- [Provided material]:
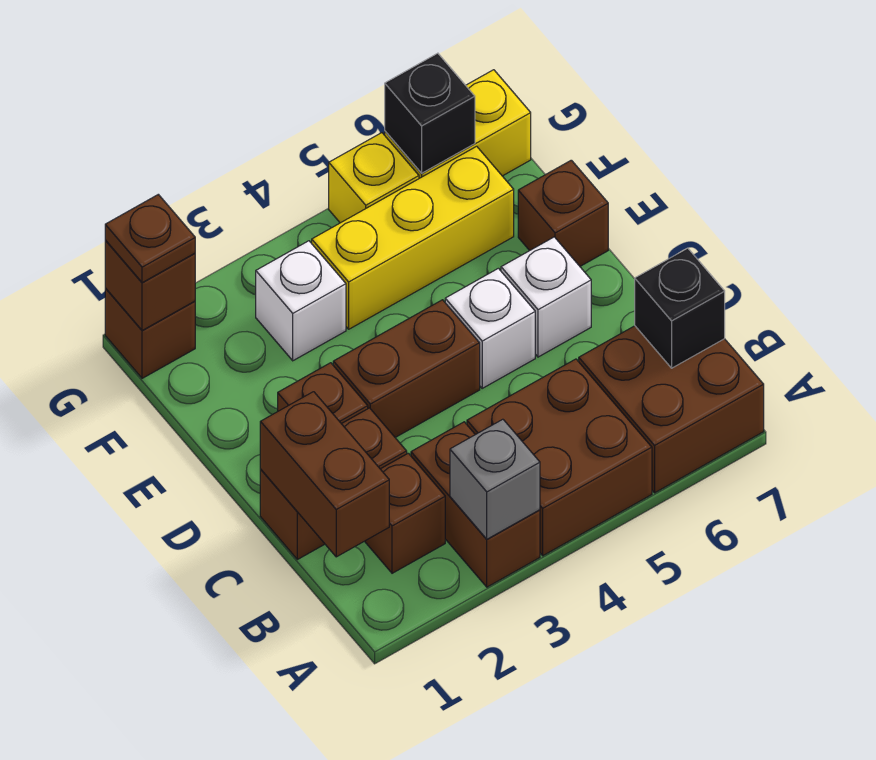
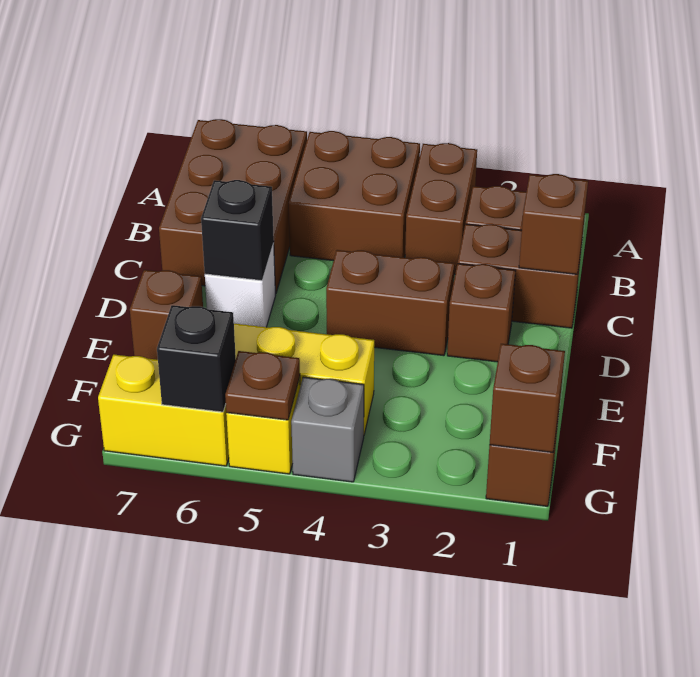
grey 1x1 brick [450,419,540,539] -> grey 1x1 brick moved to [291,377,364,482]
brown 2x2 brick [579,326,764,493] -> brown 2x3 brick [159,119,307,294]
brown 1x2 brick [260,392,389,557] -> brown 1x1 brick [519,174,588,274]
black 1x1 brick [635,248,725,368] -> black 1x1 brick moved to [201,180,274,281]
white 1x1 brick [445,268,535,388] -> none
white 1x1 brick [256,241,346,361] -> none
brown 1x1 plate [105,194,195,283] -> brown 1x1 plate moved to [225,351,300,420]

- [Activity]:
Exclude the pictures. Write out the remaining data exactly.

- [Result for this task]:
grey 1x1 brick [450,419,540,539] -> grey 1x1 brick moved to [291,377,364,482]
brown 2x2 brick [579,326,764,493] -> brown 2x3 brick [159,119,307,294]
brown 1x2 brick [260,392,389,557] -> brown 1x1 brick [519,174,588,274]
black 1x1 brick [635,248,725,368] -> black 1x1 brick moved to [201,180,274,281]
white 1x1 brick [445,268,535,388] -> none
white 1x1 brick [256,241,346,361] -> none
brown 1x1 plate [105,194,195,283] -> brown 1x1 plate moved to [225,351,300,420]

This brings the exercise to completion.